THE TASK: Every line below that holds the string "turned" should be copied.

SOURCE DATA:
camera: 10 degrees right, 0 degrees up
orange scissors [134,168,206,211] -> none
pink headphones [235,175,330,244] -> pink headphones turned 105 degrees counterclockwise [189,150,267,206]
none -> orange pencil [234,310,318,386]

* * *

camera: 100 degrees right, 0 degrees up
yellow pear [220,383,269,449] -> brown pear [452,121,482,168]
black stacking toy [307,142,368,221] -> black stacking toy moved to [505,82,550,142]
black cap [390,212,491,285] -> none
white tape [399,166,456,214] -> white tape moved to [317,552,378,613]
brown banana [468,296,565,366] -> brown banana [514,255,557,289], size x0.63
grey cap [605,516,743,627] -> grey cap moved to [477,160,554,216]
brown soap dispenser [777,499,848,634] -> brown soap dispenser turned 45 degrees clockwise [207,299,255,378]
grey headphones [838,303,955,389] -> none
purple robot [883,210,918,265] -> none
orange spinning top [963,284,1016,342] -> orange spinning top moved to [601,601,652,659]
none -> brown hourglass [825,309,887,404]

FINISHED TASK:
pink headphones [235,175,330,244] -> pink headphones turned 105 degrees counterclockwise [189,150,267,206]
brown soap dispenser [777,499,848,634] -> brown soap dispenser turned 45 degrees clockwise [207,299,255,378]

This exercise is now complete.